» Problem statement: Please say how many lines below include the word "marker", with nothing beyond the number.

----

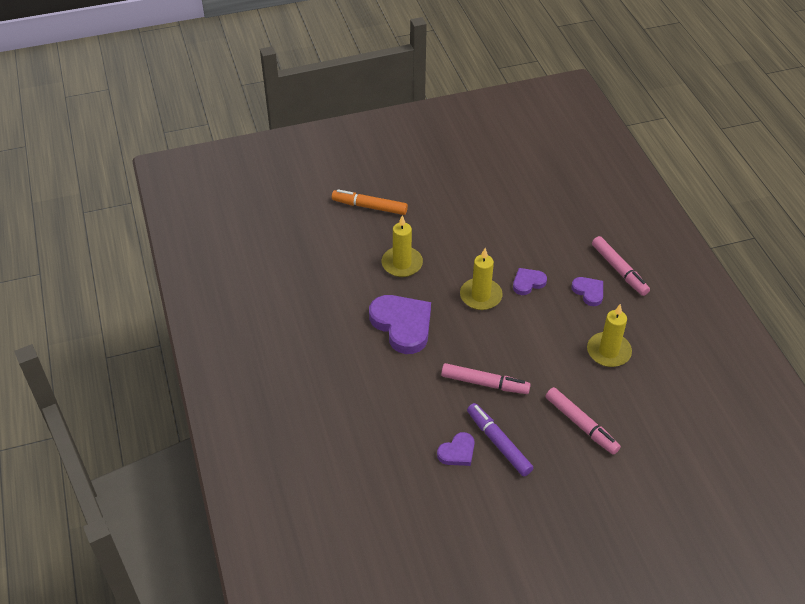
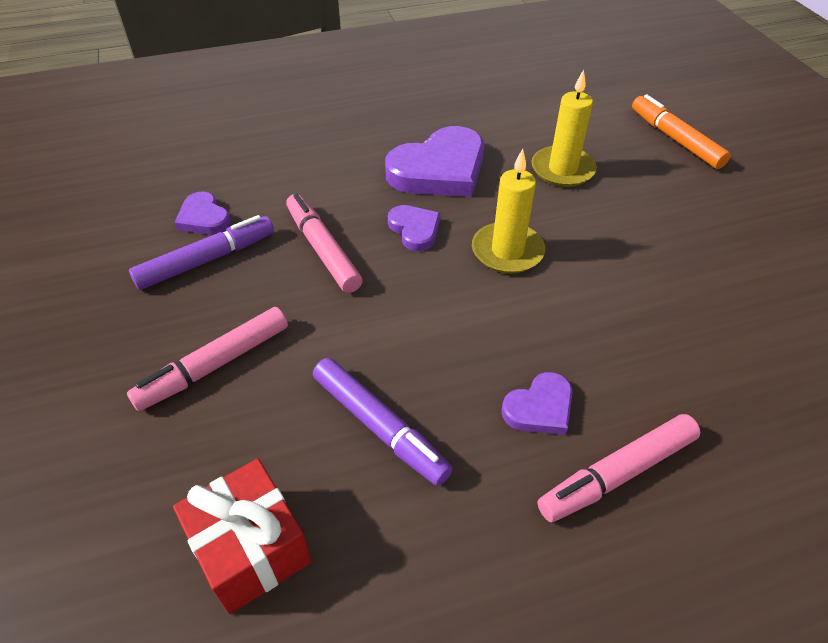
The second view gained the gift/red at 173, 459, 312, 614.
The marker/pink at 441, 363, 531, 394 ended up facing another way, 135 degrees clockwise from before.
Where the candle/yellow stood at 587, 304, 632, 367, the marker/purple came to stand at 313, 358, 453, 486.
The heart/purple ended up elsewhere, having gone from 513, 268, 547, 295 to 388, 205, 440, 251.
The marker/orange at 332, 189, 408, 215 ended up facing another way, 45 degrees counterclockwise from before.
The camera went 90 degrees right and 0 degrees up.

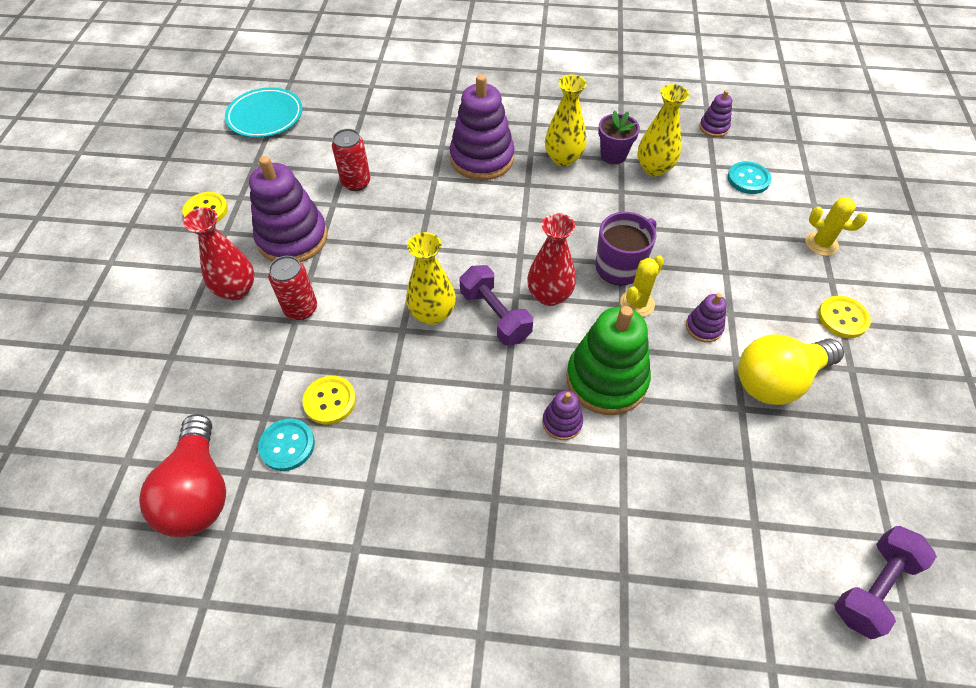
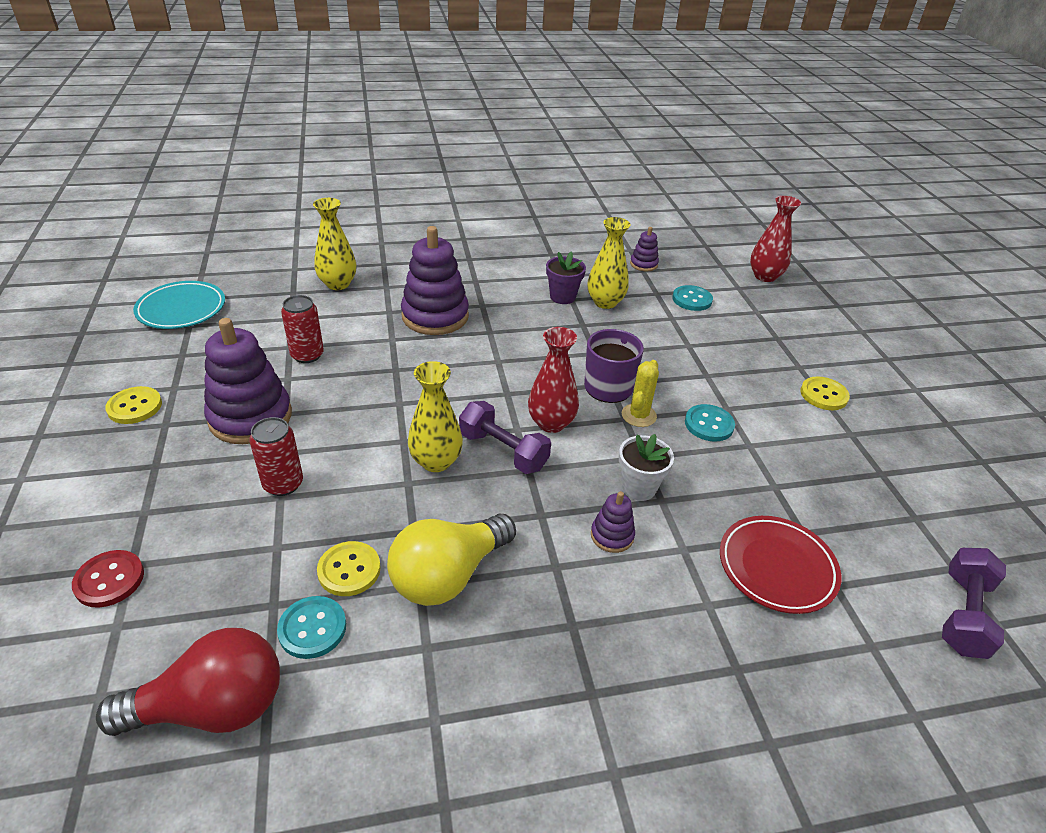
The second view gained the button/red at 72, 550, 144, 608.
The light bulb/red at 139, 414, 226, 537 ended up facing another way, 75 degrees counterclockwise from before.
The vase/yellow ended up elsewhere, having gone from 545, 75, 587, 167 to 313, 198, 356, 290.
The light bulb/yellow ended up elsewhere, having gone from 738, 334, 844, 405 to 387, 514, 516, 606.
Where the stacking toy/green stood at 566, 306, 651, 415, the flower pot/white came to stand at 619, 434, 674, 501.
Where the stacking toy/purple stood at 686, 293, 727, 342, the button/turquoise came to stand at 685, 404, 735, 442.
The second view gained the plate/red at 720, 516, 841, 614.
The vase/red ended up elsewhere, having gone from 183, 207, 255, 300 to 750, 196, 801, 282.
The second view lost the cactus/yellow at 805, 197, 868, 256.
The camera went 20 degrees left and 15 degrees down.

----

» Task result: 3